Required work –
Only the lines below from the one containing "black plate: 4 -> 2" to the one containing "green robot: 0 -> 2" should be repeated, both included and unchanged.

Record set –
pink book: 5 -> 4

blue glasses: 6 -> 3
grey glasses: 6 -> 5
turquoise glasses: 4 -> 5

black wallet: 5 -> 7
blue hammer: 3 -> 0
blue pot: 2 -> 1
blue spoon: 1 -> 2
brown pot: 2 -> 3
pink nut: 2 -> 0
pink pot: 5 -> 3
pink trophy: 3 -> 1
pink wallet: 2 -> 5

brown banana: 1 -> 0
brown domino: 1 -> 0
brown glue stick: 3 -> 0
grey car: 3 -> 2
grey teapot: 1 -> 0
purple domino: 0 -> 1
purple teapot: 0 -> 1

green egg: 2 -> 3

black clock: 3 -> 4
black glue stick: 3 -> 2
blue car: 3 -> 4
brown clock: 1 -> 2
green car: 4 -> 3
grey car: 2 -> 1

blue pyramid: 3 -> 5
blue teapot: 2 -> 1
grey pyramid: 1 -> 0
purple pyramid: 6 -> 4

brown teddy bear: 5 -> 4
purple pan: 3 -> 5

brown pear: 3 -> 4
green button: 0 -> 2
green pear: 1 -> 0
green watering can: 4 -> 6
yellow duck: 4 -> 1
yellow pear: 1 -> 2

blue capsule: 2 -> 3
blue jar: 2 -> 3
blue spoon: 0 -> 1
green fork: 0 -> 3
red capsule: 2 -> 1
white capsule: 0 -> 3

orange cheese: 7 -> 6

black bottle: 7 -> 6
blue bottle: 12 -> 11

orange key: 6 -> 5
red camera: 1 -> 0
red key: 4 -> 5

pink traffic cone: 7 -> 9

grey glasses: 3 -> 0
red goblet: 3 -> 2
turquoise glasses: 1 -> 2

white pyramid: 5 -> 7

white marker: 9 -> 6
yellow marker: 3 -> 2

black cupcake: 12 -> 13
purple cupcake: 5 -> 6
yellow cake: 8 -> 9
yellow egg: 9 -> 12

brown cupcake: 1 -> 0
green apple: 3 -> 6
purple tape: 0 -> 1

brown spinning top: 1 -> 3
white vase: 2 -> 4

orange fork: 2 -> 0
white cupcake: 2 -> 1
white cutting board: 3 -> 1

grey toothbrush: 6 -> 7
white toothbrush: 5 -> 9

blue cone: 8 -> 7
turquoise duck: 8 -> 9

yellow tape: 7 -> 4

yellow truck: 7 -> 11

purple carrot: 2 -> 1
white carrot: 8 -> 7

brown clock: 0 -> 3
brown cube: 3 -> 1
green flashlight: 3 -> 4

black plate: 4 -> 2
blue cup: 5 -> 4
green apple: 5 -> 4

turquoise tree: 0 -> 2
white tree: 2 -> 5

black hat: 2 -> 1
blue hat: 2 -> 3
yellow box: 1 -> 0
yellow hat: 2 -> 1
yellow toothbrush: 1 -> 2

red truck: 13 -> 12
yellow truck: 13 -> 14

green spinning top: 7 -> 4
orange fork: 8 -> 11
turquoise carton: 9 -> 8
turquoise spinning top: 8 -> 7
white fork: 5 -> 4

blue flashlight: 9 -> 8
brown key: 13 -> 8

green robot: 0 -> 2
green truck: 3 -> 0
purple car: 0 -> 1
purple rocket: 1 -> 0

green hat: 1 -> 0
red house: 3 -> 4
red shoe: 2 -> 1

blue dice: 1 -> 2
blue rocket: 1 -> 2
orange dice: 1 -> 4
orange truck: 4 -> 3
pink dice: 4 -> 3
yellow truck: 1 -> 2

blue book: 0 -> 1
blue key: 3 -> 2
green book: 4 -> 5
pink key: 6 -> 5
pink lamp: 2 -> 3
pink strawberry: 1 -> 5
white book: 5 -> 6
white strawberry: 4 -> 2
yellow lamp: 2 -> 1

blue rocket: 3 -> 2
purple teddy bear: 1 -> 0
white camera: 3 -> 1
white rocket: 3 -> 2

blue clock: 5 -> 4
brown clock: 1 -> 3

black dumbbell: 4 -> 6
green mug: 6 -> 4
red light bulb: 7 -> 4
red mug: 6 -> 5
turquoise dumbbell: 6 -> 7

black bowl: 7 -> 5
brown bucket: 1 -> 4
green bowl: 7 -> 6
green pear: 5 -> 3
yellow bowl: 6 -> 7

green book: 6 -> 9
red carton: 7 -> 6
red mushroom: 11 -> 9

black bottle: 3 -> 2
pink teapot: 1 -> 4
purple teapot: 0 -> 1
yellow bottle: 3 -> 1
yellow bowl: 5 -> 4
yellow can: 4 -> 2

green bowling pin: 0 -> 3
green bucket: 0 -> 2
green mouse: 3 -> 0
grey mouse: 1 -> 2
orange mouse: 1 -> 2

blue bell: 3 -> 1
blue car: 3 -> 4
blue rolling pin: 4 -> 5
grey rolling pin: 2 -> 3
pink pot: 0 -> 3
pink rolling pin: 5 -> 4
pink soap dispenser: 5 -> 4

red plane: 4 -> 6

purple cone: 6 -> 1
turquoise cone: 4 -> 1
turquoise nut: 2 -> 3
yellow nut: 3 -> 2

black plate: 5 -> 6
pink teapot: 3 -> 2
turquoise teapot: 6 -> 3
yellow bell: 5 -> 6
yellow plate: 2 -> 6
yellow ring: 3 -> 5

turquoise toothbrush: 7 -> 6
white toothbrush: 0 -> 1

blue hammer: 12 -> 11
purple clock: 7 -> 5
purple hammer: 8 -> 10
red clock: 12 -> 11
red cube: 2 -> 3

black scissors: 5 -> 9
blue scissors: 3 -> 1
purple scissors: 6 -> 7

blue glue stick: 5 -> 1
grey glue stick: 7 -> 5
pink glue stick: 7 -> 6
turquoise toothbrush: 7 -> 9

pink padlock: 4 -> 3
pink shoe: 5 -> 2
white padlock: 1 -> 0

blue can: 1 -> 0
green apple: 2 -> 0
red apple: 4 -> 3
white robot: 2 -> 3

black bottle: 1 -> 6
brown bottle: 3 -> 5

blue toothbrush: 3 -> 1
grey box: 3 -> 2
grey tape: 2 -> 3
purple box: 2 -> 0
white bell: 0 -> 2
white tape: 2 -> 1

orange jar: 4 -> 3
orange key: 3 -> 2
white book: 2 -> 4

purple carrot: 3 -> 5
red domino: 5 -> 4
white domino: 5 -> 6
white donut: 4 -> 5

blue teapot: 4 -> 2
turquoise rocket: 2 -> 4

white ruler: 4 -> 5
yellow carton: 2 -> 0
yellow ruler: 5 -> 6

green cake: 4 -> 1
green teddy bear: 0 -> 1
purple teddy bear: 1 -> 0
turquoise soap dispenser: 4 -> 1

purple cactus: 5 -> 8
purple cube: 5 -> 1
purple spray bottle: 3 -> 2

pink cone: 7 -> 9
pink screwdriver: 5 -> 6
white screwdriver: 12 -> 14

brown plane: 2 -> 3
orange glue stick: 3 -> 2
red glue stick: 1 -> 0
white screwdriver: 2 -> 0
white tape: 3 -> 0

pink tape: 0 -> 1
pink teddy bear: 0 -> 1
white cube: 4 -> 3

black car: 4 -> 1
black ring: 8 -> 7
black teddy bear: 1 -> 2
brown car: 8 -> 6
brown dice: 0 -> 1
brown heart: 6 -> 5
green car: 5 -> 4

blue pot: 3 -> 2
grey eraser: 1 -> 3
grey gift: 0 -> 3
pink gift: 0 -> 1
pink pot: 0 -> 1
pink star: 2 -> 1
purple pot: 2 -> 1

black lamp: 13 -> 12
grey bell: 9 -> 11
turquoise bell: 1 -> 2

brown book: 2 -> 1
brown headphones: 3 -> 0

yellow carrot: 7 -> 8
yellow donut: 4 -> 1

Answer space –
black plate: 4 -> 2
blue cup: 5 -> 4
green apple: 5 -> 4

turquoise tree: 0 -> 2
white tree: 2 -> 5

black hat: 2 -> 1
blue hat: 2 -> 3
yellow box: 1 -> 0
yellow hat: 2 -> 1
yellow toothbrush: 1 -> 2

red truck: 13 -> 12
yellow truck: 13 -> 14

green spinning top: 7 -> 4
orange fork: 8 -> 11
turquoise carton: 9 -> 8
turquoise spinning top: 8 -> 7
white fork: 5 -> 4

blue flashlight: 9 -> 8
brown key: 13 -> 8

green robot: 0 -> 2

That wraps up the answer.